_What is required_
Copy the listing that follows, line for line, without a single difference.

%%

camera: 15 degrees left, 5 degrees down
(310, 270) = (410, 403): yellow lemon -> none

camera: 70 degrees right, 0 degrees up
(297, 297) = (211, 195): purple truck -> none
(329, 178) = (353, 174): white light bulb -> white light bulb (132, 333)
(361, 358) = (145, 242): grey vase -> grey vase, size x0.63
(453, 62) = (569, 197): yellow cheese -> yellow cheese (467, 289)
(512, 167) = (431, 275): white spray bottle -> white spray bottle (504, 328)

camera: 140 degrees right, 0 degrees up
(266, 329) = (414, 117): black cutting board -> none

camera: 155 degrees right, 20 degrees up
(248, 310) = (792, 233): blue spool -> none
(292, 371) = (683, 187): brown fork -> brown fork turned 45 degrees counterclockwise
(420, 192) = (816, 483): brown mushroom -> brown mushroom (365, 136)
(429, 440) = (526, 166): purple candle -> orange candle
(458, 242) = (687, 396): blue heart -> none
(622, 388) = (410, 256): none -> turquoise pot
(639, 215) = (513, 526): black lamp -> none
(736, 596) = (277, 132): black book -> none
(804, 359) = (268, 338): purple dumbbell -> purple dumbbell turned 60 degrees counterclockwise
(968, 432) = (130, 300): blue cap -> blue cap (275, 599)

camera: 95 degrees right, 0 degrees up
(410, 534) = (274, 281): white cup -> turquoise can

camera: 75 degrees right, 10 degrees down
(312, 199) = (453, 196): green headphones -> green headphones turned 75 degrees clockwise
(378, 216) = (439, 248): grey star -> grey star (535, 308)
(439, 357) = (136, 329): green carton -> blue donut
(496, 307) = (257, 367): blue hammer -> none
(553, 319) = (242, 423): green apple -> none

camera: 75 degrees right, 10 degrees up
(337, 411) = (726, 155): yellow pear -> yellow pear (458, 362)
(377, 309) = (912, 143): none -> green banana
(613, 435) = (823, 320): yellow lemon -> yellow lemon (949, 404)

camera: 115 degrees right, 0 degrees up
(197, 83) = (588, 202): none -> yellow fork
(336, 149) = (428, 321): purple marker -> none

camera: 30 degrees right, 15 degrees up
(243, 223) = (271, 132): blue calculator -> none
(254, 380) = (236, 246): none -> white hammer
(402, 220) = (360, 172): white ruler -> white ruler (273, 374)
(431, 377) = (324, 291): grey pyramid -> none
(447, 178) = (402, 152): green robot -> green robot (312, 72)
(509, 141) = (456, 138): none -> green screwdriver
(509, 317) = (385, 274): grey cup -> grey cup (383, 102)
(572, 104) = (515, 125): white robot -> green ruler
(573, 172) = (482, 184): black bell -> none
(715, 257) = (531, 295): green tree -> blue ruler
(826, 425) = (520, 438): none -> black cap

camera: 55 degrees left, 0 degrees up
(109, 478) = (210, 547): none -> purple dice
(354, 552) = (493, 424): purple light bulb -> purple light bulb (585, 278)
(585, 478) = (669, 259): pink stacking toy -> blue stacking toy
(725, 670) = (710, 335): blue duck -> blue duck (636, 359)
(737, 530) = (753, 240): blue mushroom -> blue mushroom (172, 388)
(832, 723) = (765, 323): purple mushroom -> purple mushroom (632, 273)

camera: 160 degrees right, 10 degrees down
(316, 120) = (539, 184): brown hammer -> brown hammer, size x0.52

%%

_Task solution_
camera: 15 degrees left, 5 degrees down
(310, 270) = (410, 403): yellow lemon -> none

camera: 70 degrees right, 0 degrees up
(297, 297) = (211, 195): purple truck -> none
(329, 178) = (353, 174): white light bulb -> white light bulb (132, 333)
(361, 358) = (145, 242): grey vase -> grey vase, size x0.63
(453, 62) = (569, 197): yellow cheese -> yellow cheese (467, 289)
(512, 167) = (431, 275): white spray bottle -> white spray bottle (504, 328)

camera: 140 degrees right, 0 degrees up
(266, 329) = (414, 117): black cutting board -> none

camera: 155 degrees right, 20 degrees up
(248, 310) = (792, 233): blue spool -> none
(292, 371) = (683, 187): brown fork -> brown fork turned 45 degrees counterclockwise
(420, 192) = (816, 483): brown mushroom -> brown mushroom (365, 136)
(429, 440) = (526, 166): purple candle -> orange candle
(458, 242) = (687, 396): blue heart -> none
(622, 388) = (410, 256): none -> turquoise pot
(639, 215) = (513, 526): black lamp -> none
(736, 596) = (277, 132): black book -> none
(804, 359) = (268, 338): purple dumbbell -> purple dumbbell turned 60 degrees counterclockwise
(968, 432) = (130, 300): blue cap -> blue cap (275, 599)

camera: 95 degrees right, 0 degrees up
(410, 534) = (274, 281): white cup -> turquoise can

camera: 75 degrees right, 10 degrees down
(312, 199) = (453, 196): green headphones -> green headphones turned 75 degrees clockwise
(378, 216) = (439, 248): grey star -> grey star (535, 308)
(439, 357) = (136, 329): green carton -> blue donut
(496, 307) = (257, 367): blue hammer -> none
(553, 319) = (242, 423): green apple -> none

camera: 75 degrees right, 10 degrees up
(337, 411) = (726, 155): yellow pear -> yellow pear (458, 362)
(377, 309) = (912, 143): none -> green banana
(613, 435) = (823, 320): yellow lemon -> yellow lemon (949, 404)

camera: 115 degrees right, 0 degrees up
(197, 83) = (588, 202): none -> yellow fork
(336, 149) = (428, 321): purple marker -> none

camera: 30 degrees right, 15 degrees up
(243, 223) = (271, 132): blue calculator -> none
(254, 380) = (236, 246): none -> white hammer
(402, 220) = (360, 172): white ruler -> white ruler (273, 374)
(431, 377) = (324, 291): grey pyramid -> none
(447, 178) = (402, 152): green robot -> green robot (312, 72)
(509, 141) = (456, 138): none -> green screwdriver
(509, 317) = (385, 274): grey cup -> grey cup (383, 102)
(572, 104) = (515, 125): white robot -> green ruler
(573, 172) = (482, 184): black bell -> none
(715, 257) = (531, 295): green tree -> blue ruler
(826, 425) = (520, 438): none -> black cap

camera: 55 degrees left, 0 degrees up
(109, 478) = (210, 547): none -> purple dice
(354, 552) = (493, 424): purple light bulb -> purple light bulb (585, 278)
(585, 478) = (669, 259): pink stacking toy -> blue stacking toy
(725, 670) = (710, 335): blue duck -> blue duck (636, 359)
(737, 530) = (753, 240): blue mushroom -> blue mushroom (172, 388)
(832, 723) = (765, 323): purple mushroom -> purple mushroom (632, 273)

camera: 160 degrees right, 10 degrees down
(316, 120) = (539, 184): brown hammer -> brown hammer, size x0.52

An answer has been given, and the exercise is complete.